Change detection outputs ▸
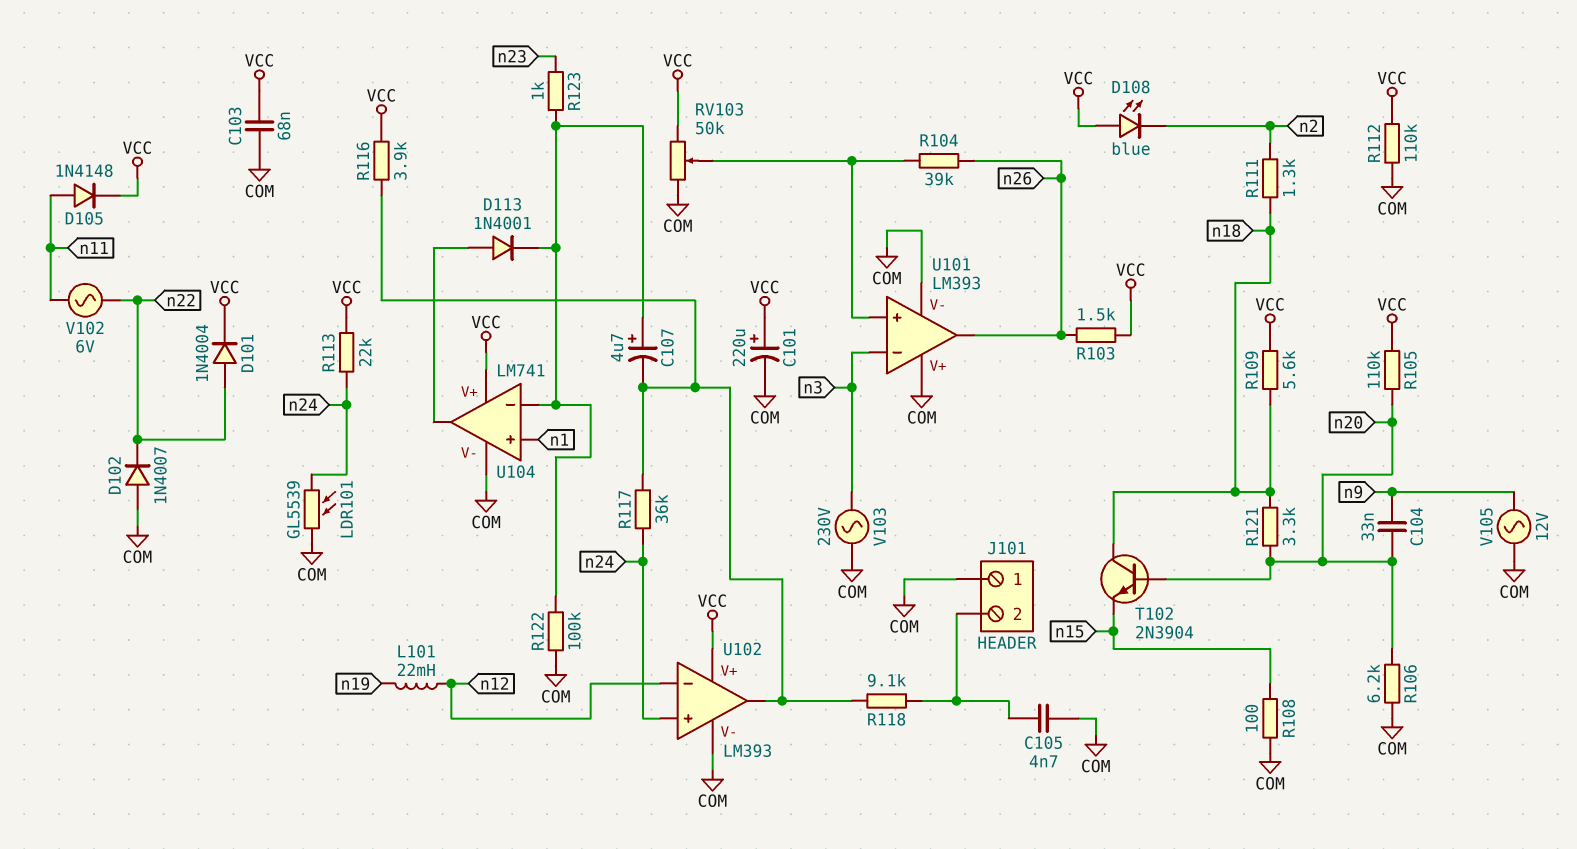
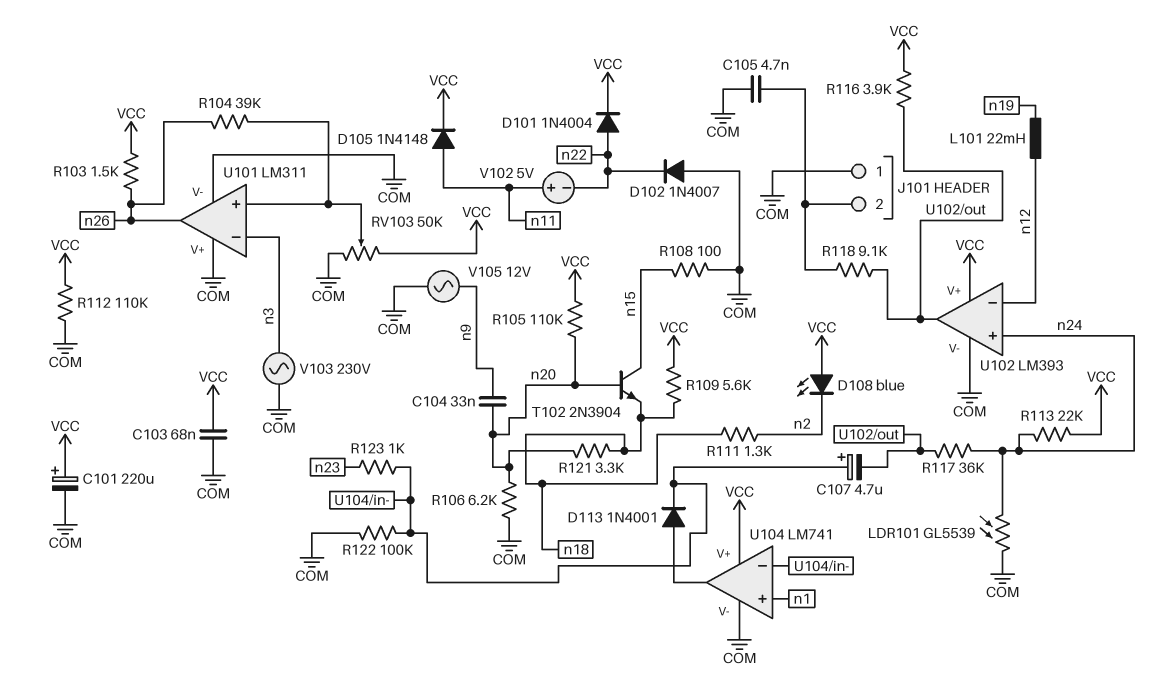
T102: NPN 2N3904 (B n20, C n18, E n15) -> NPN 2N3904 (B n20, C n15, E n18)
U101: LM393 -> LM311
V102: AC 6V (n11, n22) -> 5V (plus n11, minus n22)

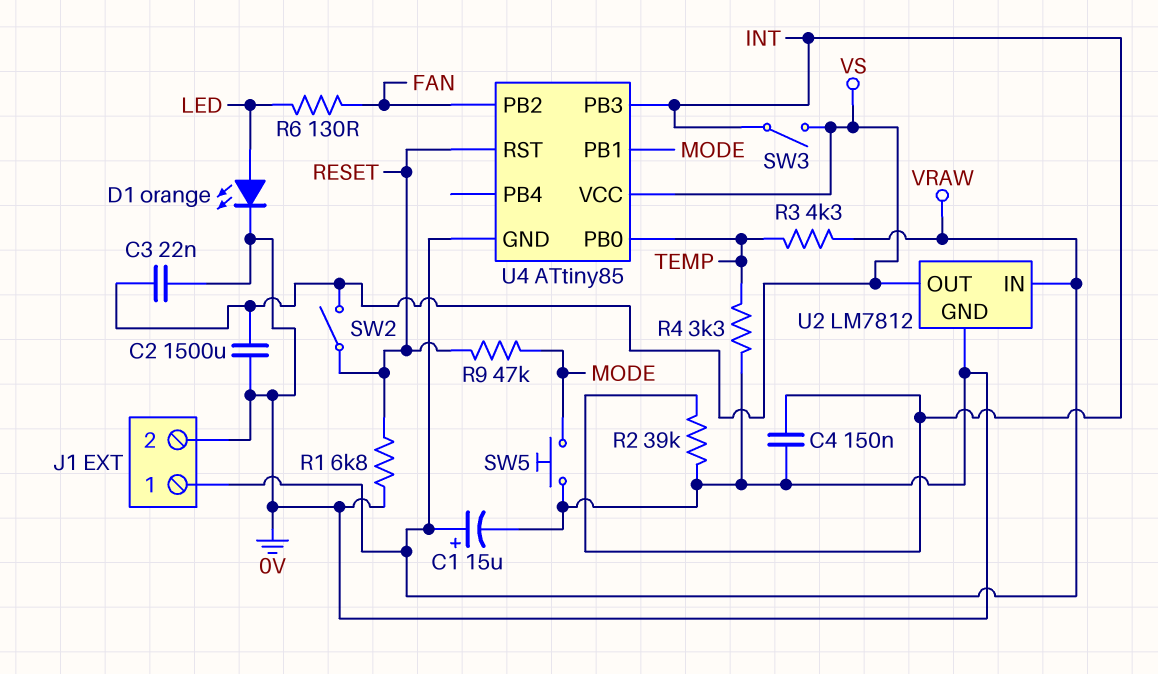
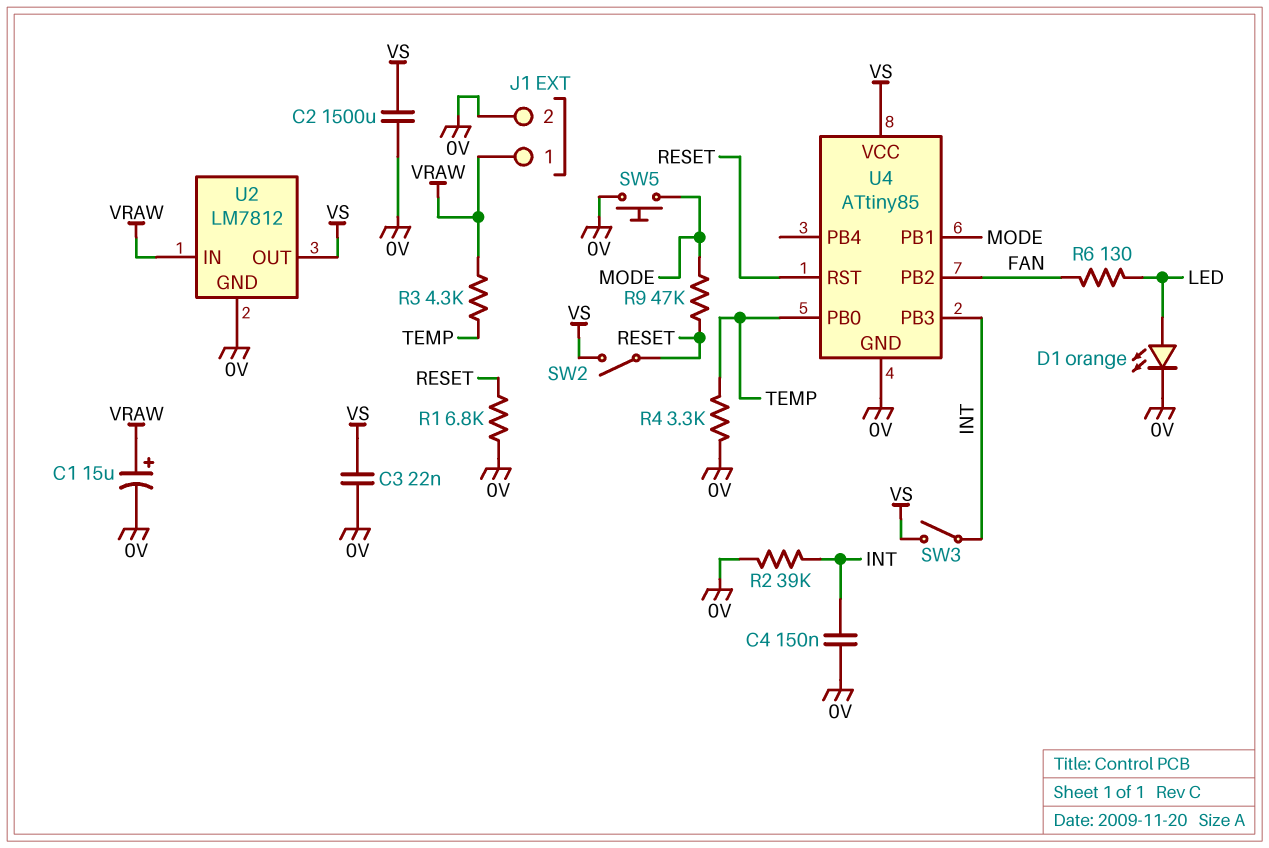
U4 pin GND: VRAW -> 0V

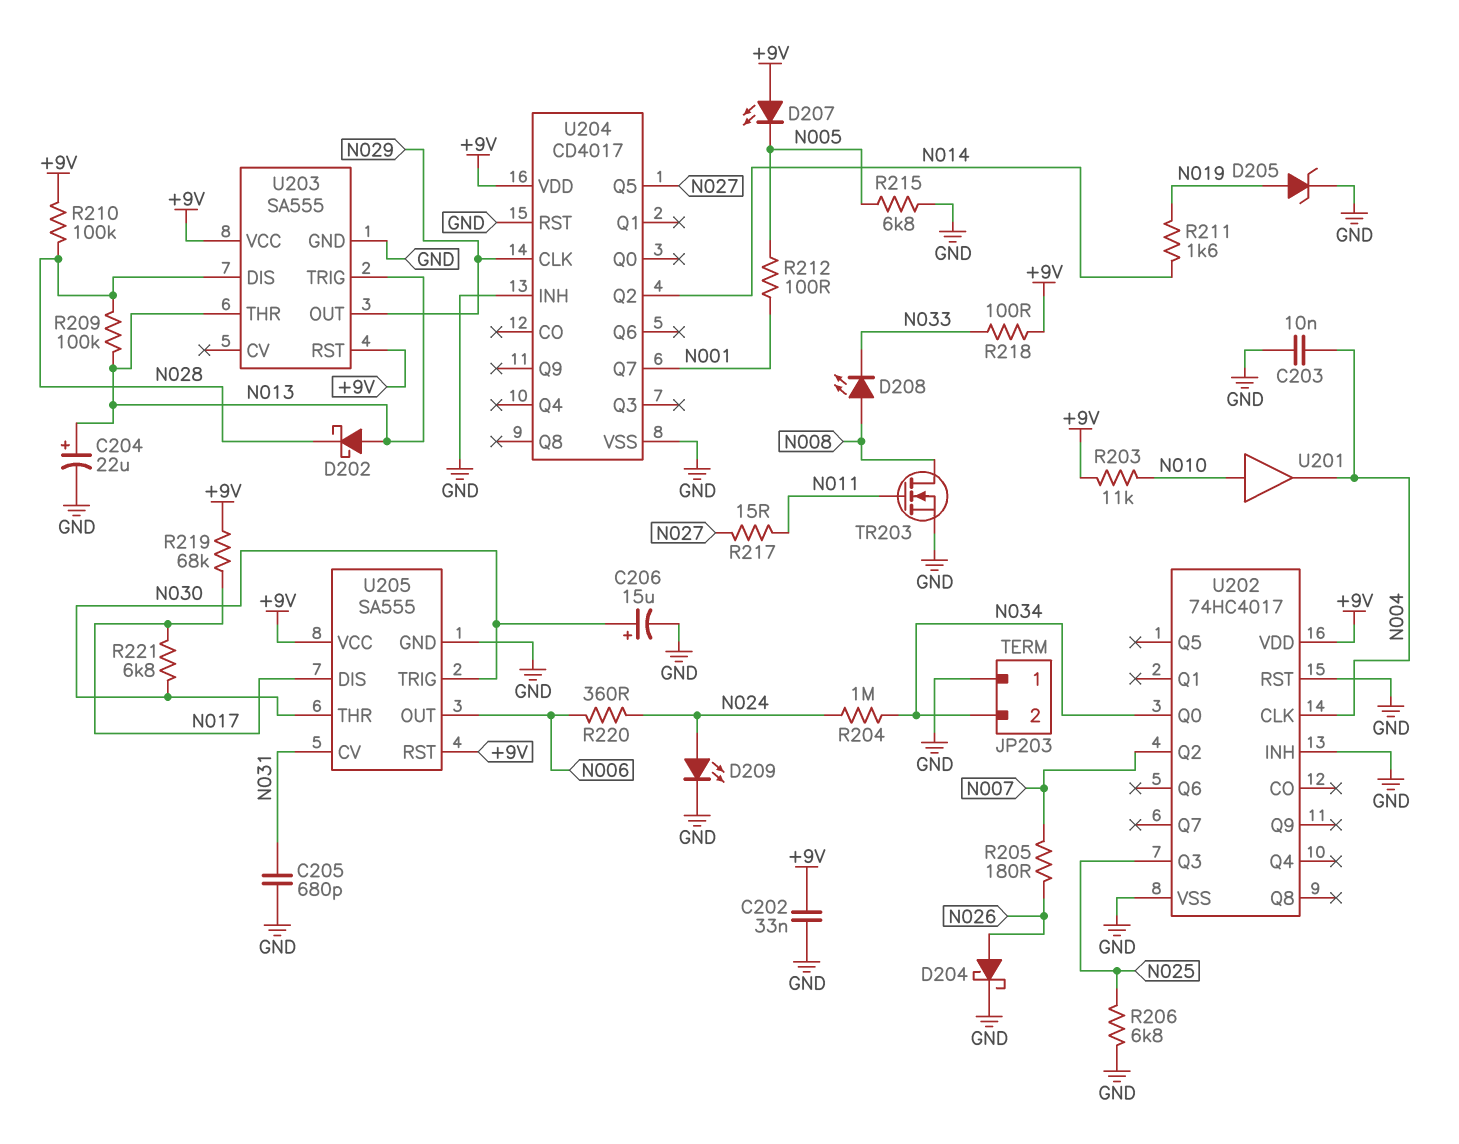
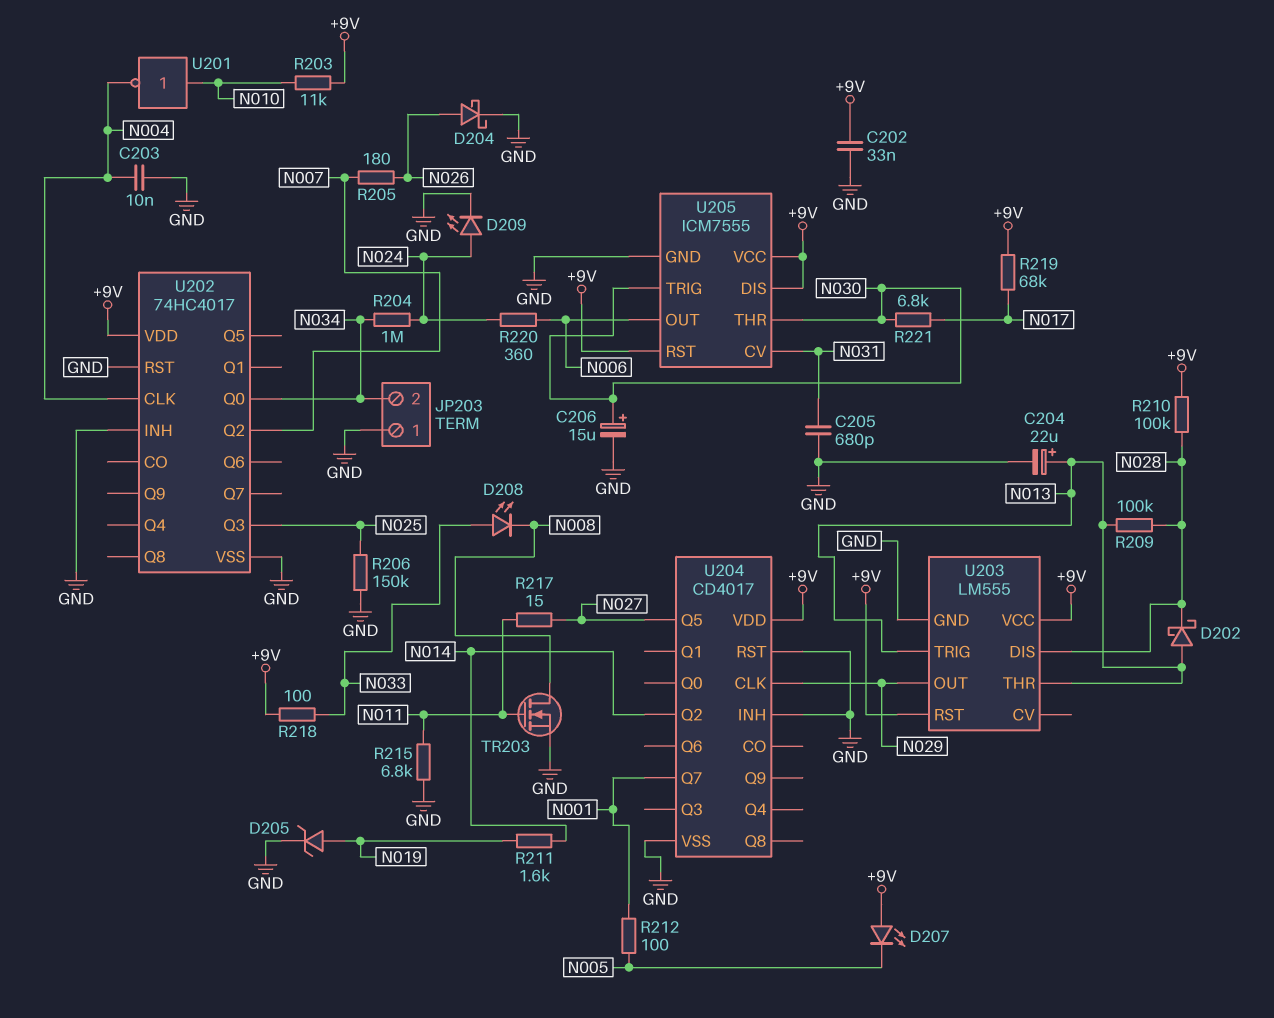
D208: LED (A N008, K N033) -> LED (A N033, K N008)
R206: 6.8k (GND, N025) -> 150k (GND, N025)
R215: 6.8k (GND, N005) -> 6.8k (GND, N011)
U201: buffer (in N010, out N004) -> NOT (in N010, out N004)
U203: SA555 -> LM555
U205: SA555 -> ICM7555
U205 pin DIS: N017 -> +9V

GOAL OF THE EXERCISE ▸ Please retype the records above exactly, leaving every image out.

TASK RESPONSE ▸
T102: NPN 2N3904 (B n20, C n18, E n15) -> NPN 2N3904 (B n20, C n15, E n18)
U101: LM393 -> LM311
V102: AC 6V (n11, n22) -> 5V (plus n11, minus n22)

U4 pin GND: VRAW -> 0V

D208: LED (A N008, K N033) -> LED (A N033, K N008)
R206: 6.8k (GND, N025) -> 150k (GND, N025)
R215: 6.8k (GND, N005) -> 6.8k (GND, N011)
U201: buffer (in N010, out N004) -> NOT (in N010, out N004)
U203: SA555 -> LM555
U205: SA555 -> ICM7555
U205 pin DIS: N017 -> +9V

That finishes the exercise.